Exercise brief: Transcribe, word for word and without additions, each line below from the one containing "The fungus (red)" through the one containing "The package (gray)", both ends included.

Entries shown:
:::::

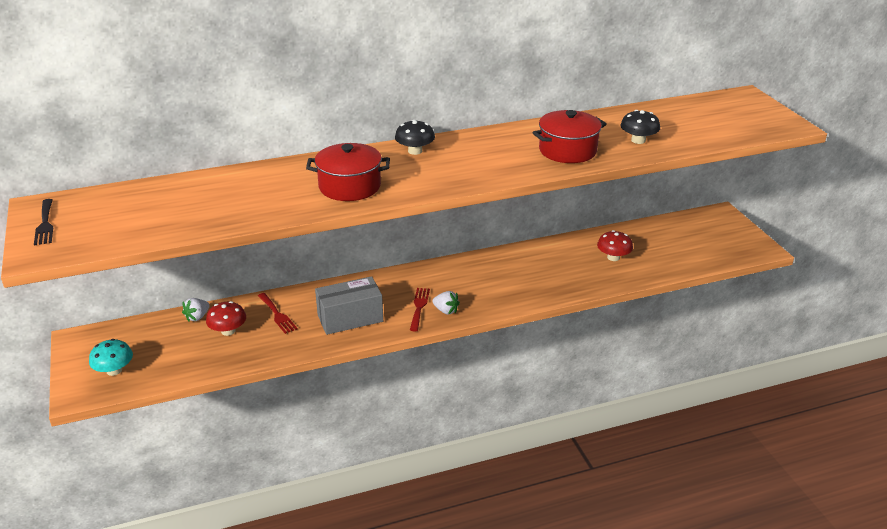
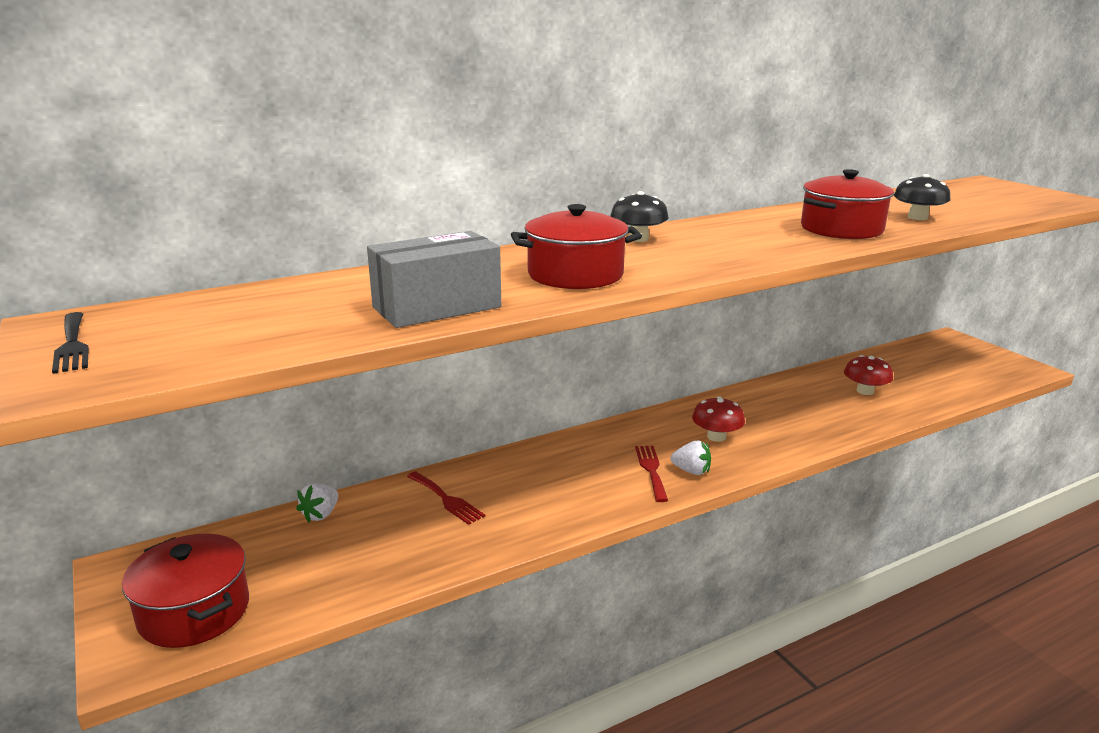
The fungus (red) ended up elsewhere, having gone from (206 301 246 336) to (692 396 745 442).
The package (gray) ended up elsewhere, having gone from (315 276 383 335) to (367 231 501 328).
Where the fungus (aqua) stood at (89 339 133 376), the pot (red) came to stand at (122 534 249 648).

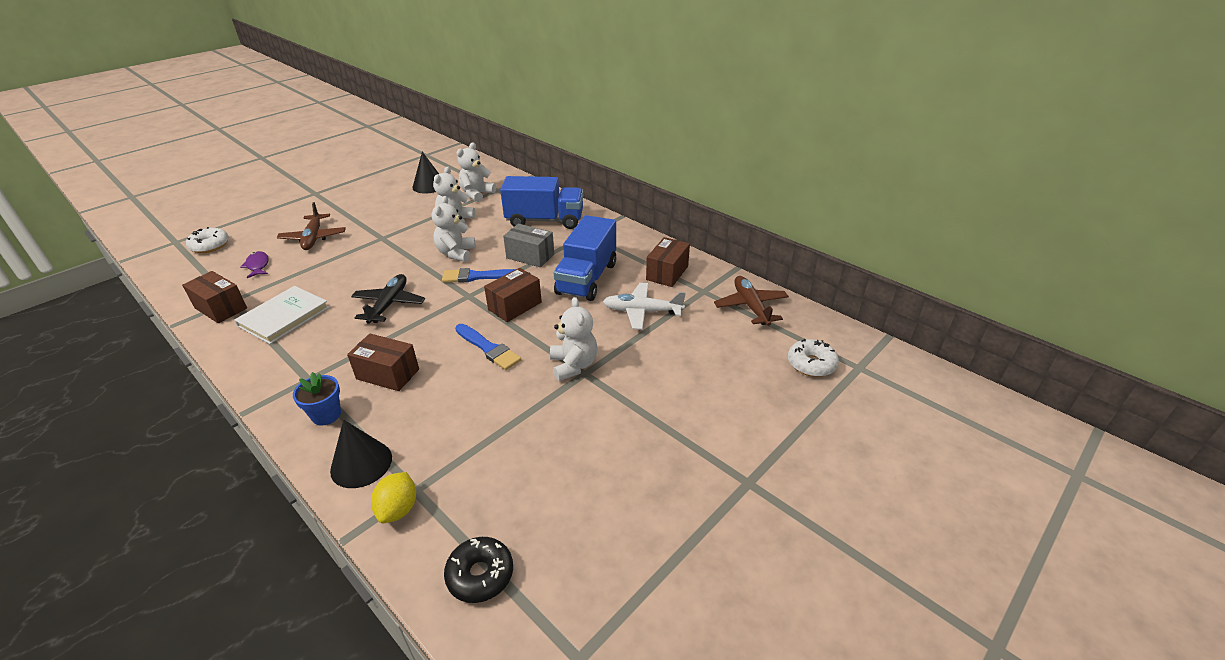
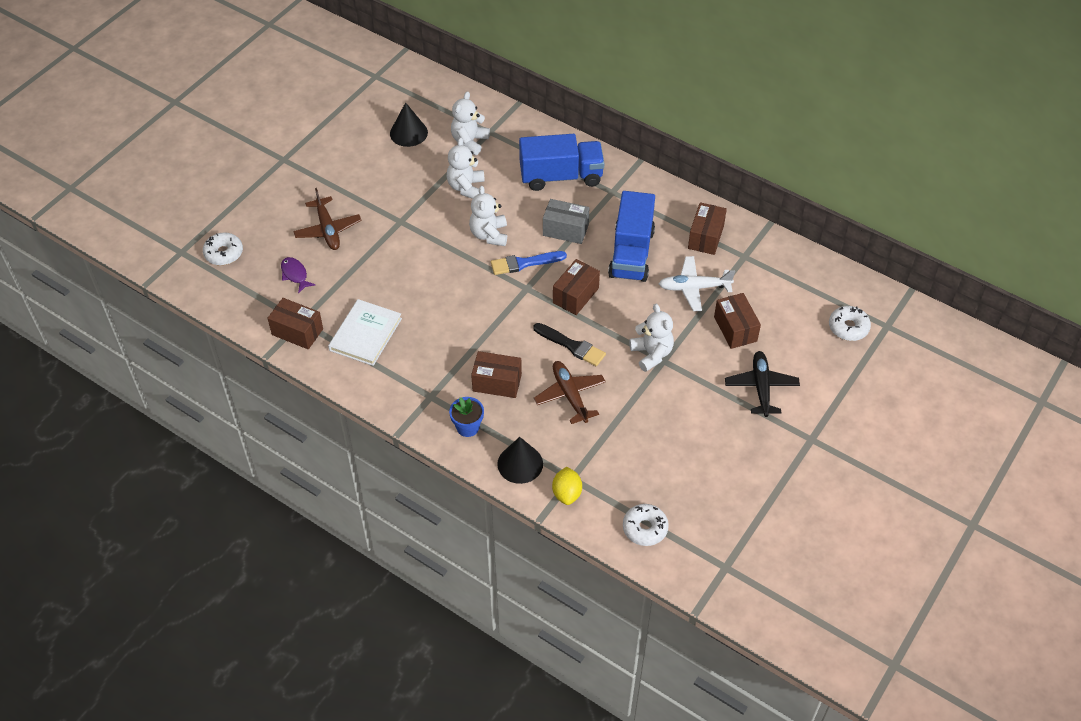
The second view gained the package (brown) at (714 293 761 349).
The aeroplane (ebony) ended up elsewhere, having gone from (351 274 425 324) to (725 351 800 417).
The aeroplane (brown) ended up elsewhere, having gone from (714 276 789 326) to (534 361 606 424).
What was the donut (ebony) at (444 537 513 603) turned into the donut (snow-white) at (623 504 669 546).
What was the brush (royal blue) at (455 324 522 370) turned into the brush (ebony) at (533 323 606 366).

:::::

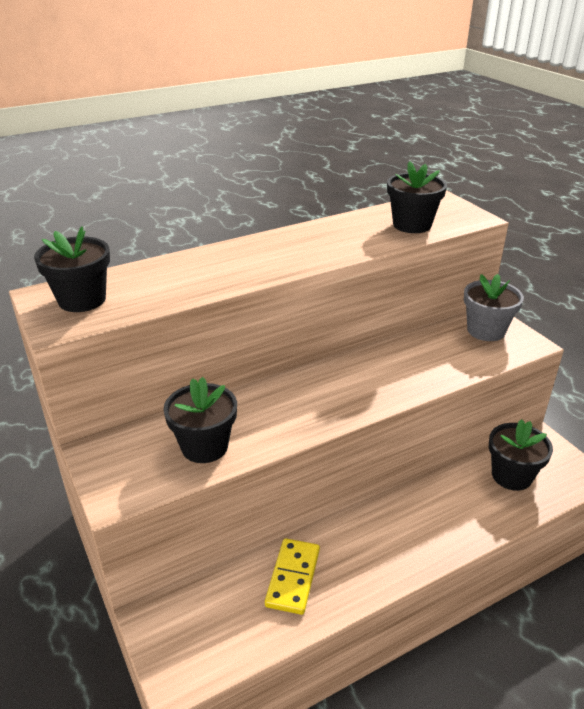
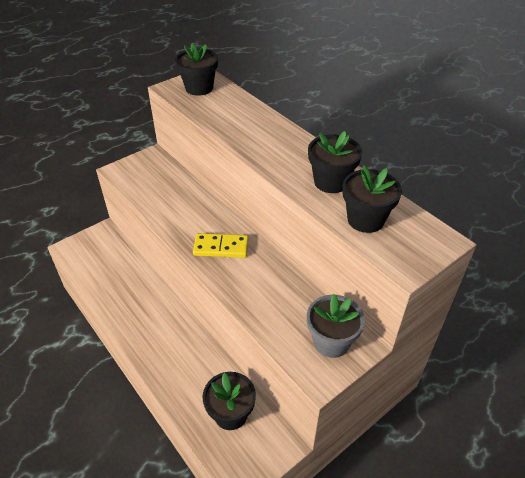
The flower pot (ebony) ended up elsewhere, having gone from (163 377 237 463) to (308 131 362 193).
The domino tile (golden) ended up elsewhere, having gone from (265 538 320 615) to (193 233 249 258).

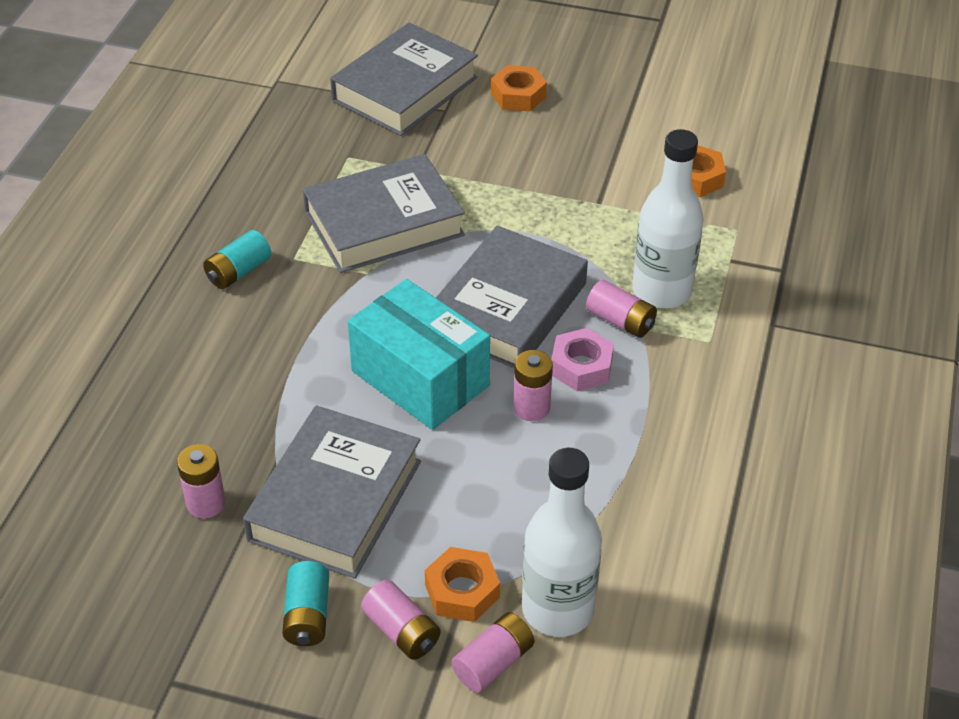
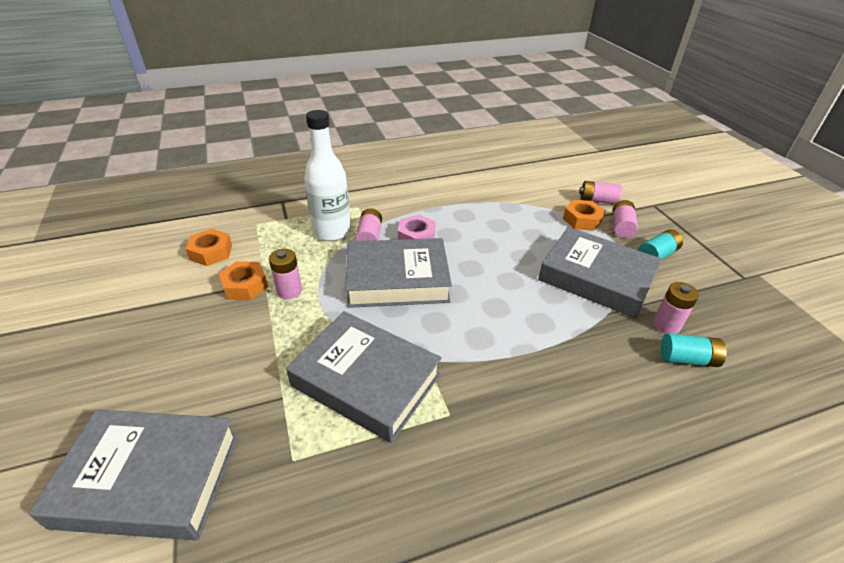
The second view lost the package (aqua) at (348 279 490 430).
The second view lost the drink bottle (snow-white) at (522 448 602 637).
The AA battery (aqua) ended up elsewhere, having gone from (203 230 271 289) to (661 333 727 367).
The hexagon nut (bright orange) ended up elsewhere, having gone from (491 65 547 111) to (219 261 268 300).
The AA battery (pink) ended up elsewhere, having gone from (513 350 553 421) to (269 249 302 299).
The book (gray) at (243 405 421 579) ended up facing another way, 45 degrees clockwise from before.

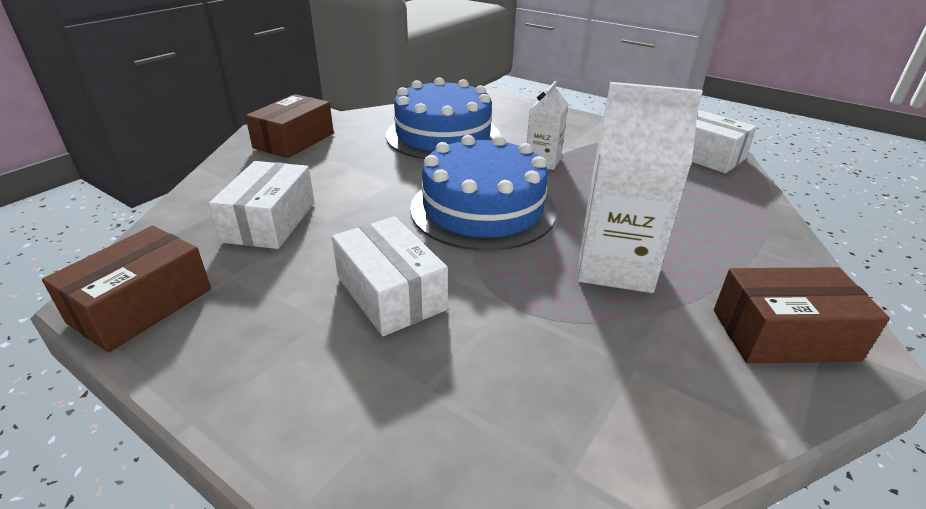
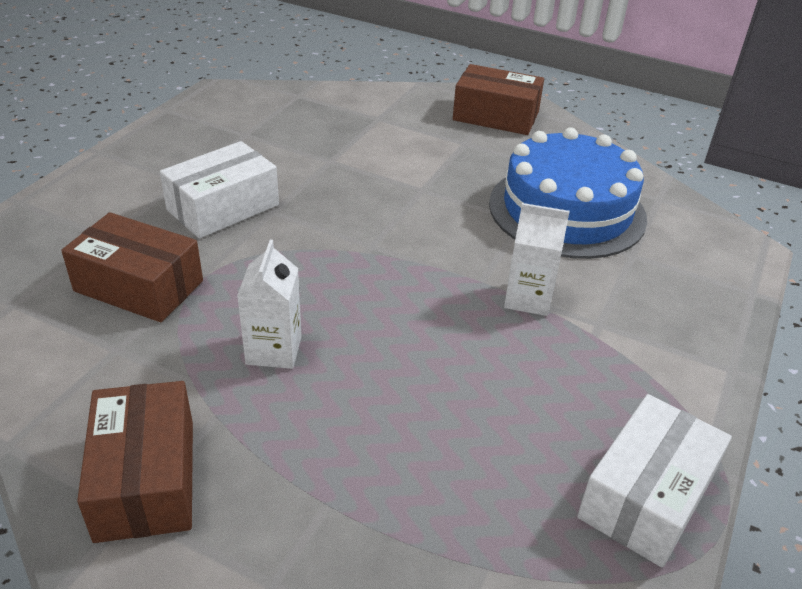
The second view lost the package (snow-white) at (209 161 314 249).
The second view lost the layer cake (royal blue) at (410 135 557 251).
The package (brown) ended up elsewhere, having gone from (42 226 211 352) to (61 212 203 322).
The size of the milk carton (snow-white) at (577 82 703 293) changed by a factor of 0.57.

:::::

Result below:
The fungus (red) ended up elsewhere, having gone from (206 301 246 336) to (692 396 745 442).
The package (gray) ended up elsewhere, having gone from (315 276 383 335) to (367 231 501 328).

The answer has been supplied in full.